# About this task:
Below are the records; copy out every line that holds the word "none".

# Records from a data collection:
········
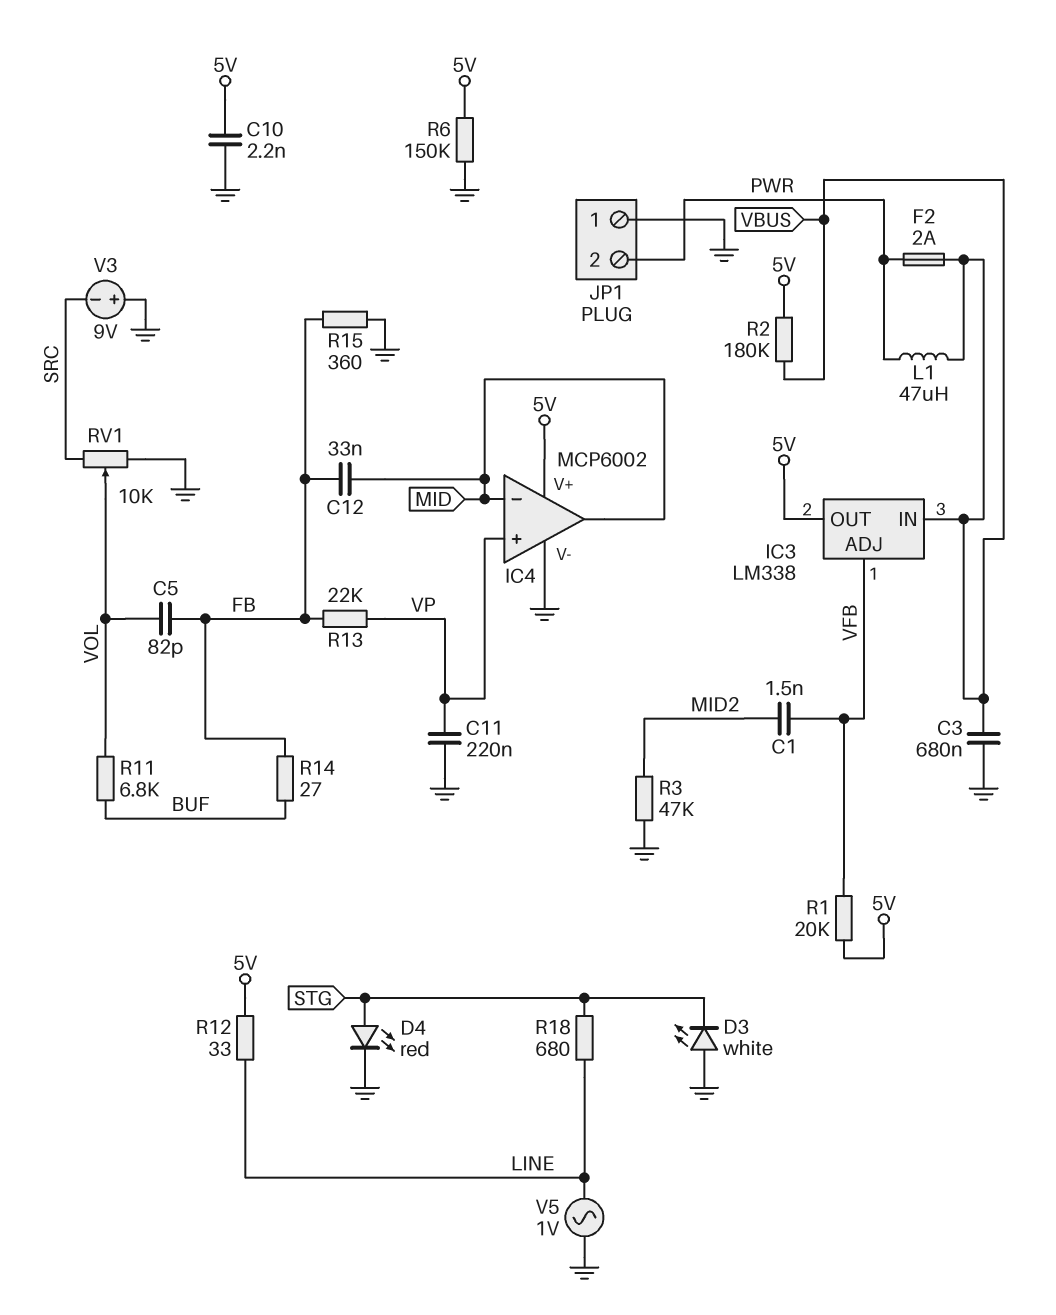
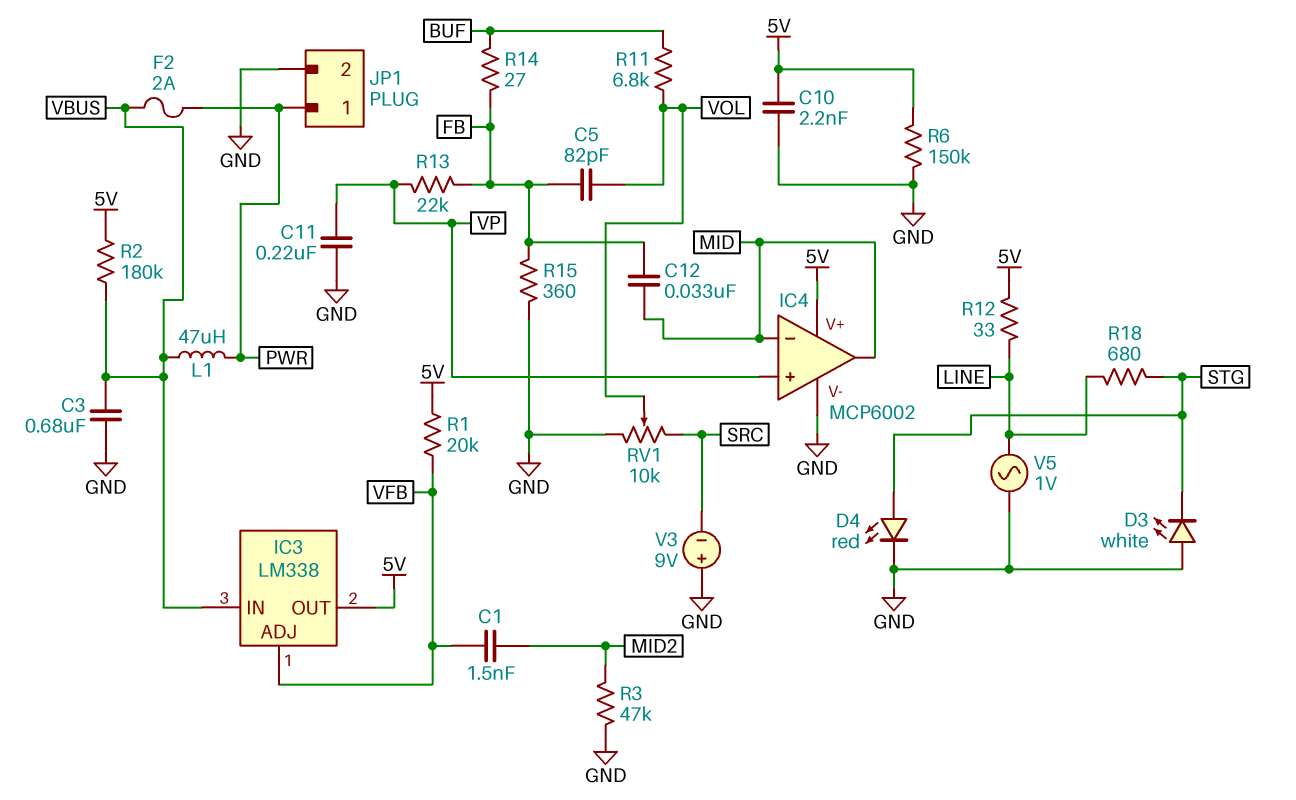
JP1 pin 1: GND -> PWR
JP1 pin 2: PWR -> GND

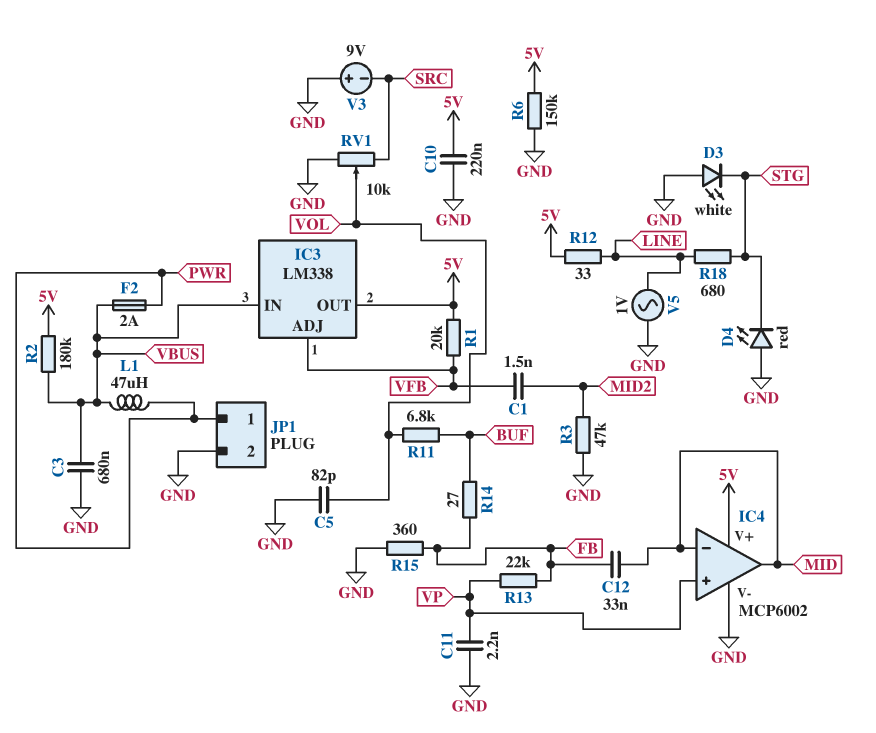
C5: 82pF (FB, VOL) -> 82pF (GND, VOL)
C10: 2.2nF (5V, GND) -> 220nF (5V, GND)
C11: 220nF (GND, VP) -> 2.2nF (GND, VP)
D4: LED red (A STG, K GND) -> LED red (A GND, K STG)

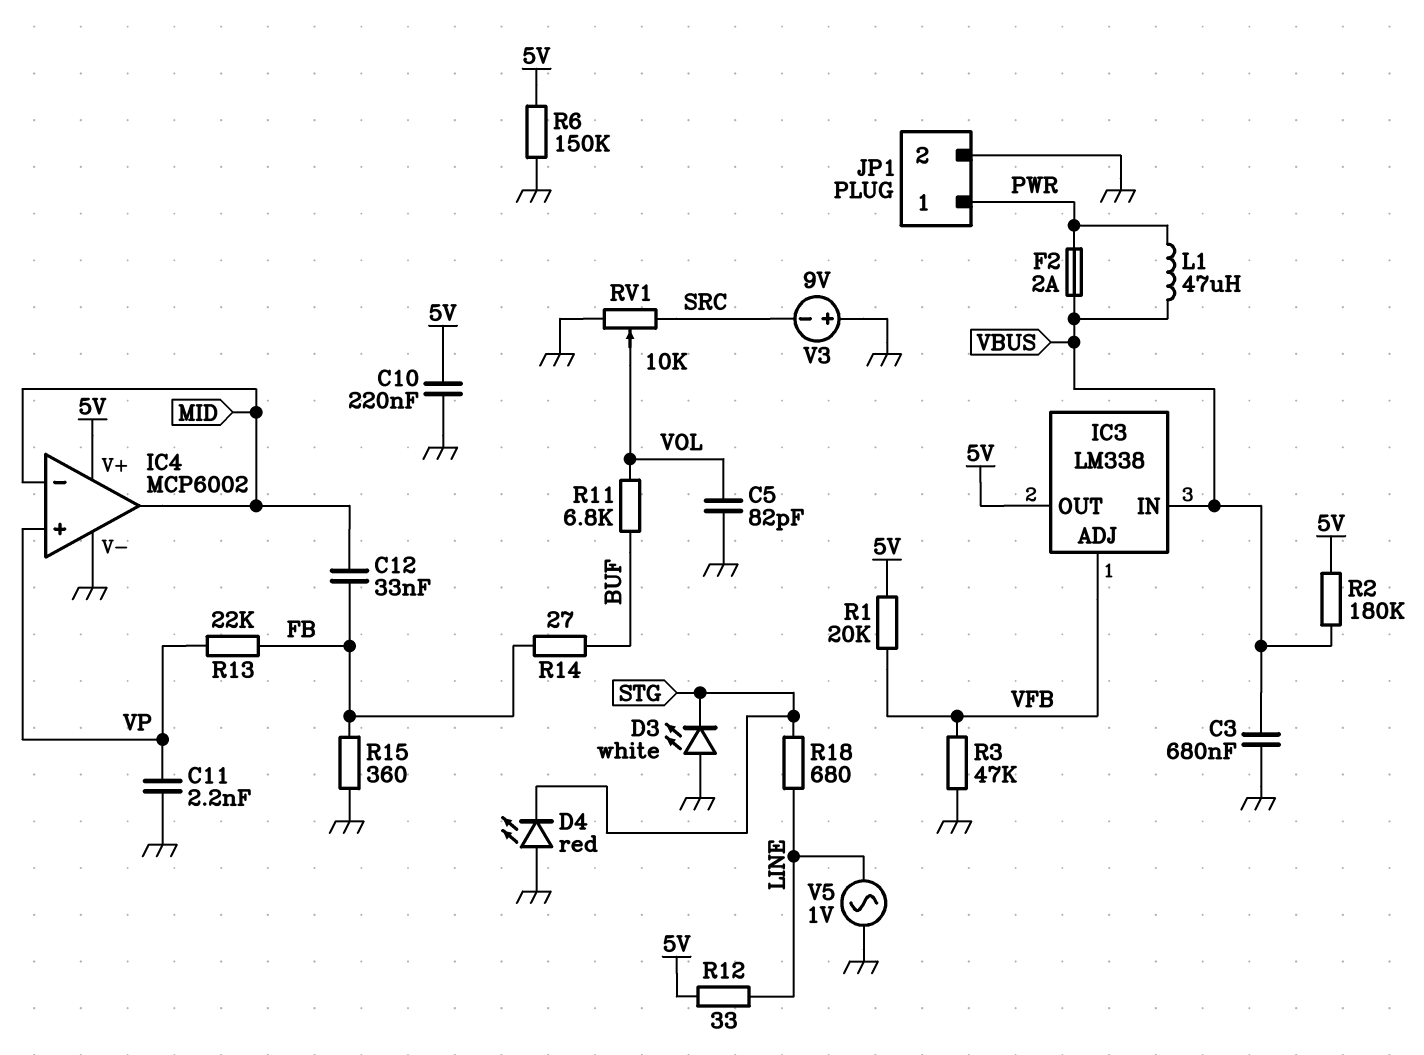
C1: 1.5nF (MID2, VFB) -> none
R3: 47k (GND, MID2) -> 47k (GND, VFB)

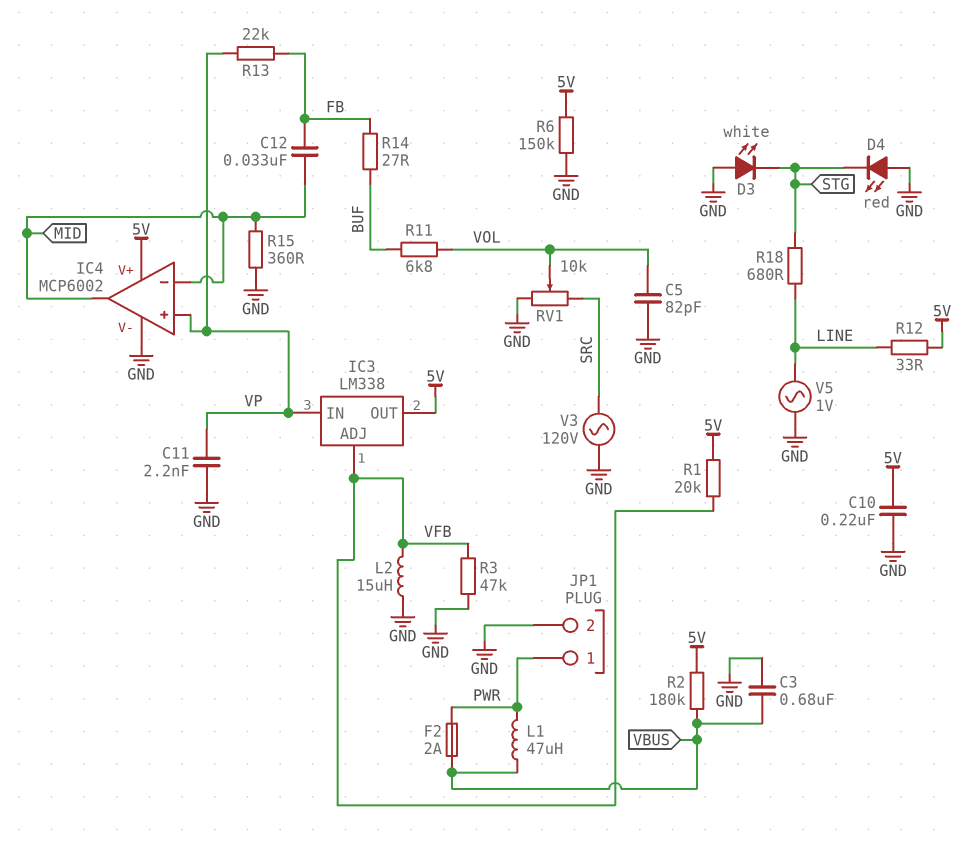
IC3 pin IN: VBUS -> VP
L2: none -> 15uH (GND, VFB)
R15: 360 (FB, GND) -> 360 (GND, MID)
V3: 9V (plus GND, minus SRC) -> AC 120V (GND, SRC)

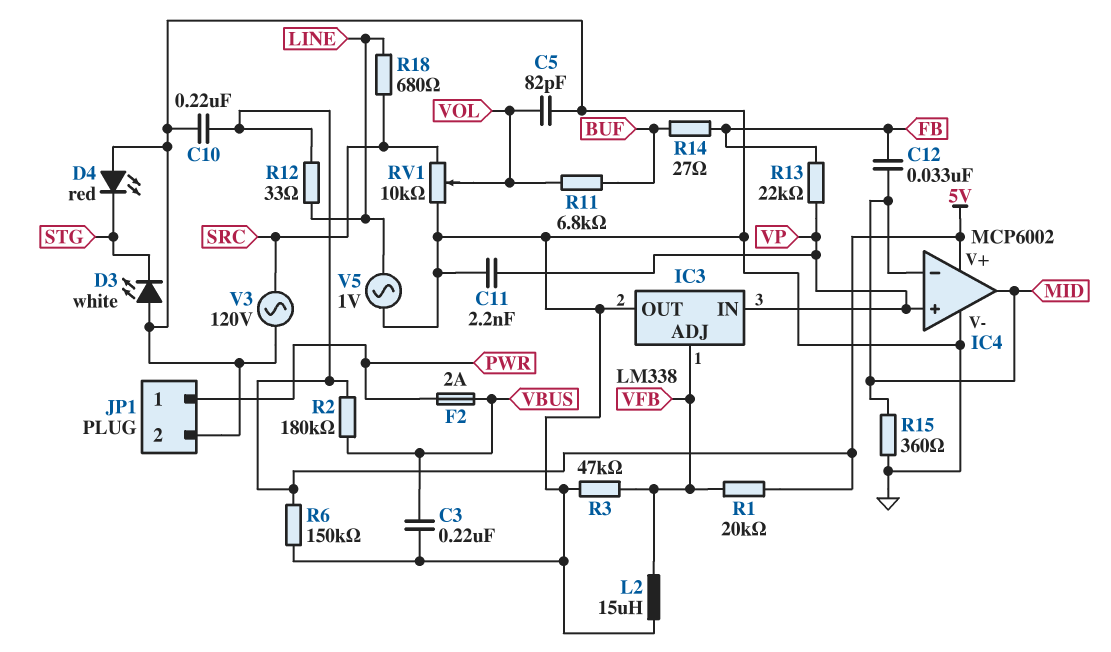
C3: 680nF (GND, VBUS) -> 220nF (GND, VBUS)
IC3 pin OUT: 5V -> GND
L1: 47uH (PWR, VBUS) -> none
R18: 680 (LINE, STG) -> 680 (LINE, SRC)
········
# Answer section:
C1: 1.5nF (MID2, VFB) -> none
L2: none -> 15uH (GND, VFB)
L1: 47uH (PWR, VBUS) -> none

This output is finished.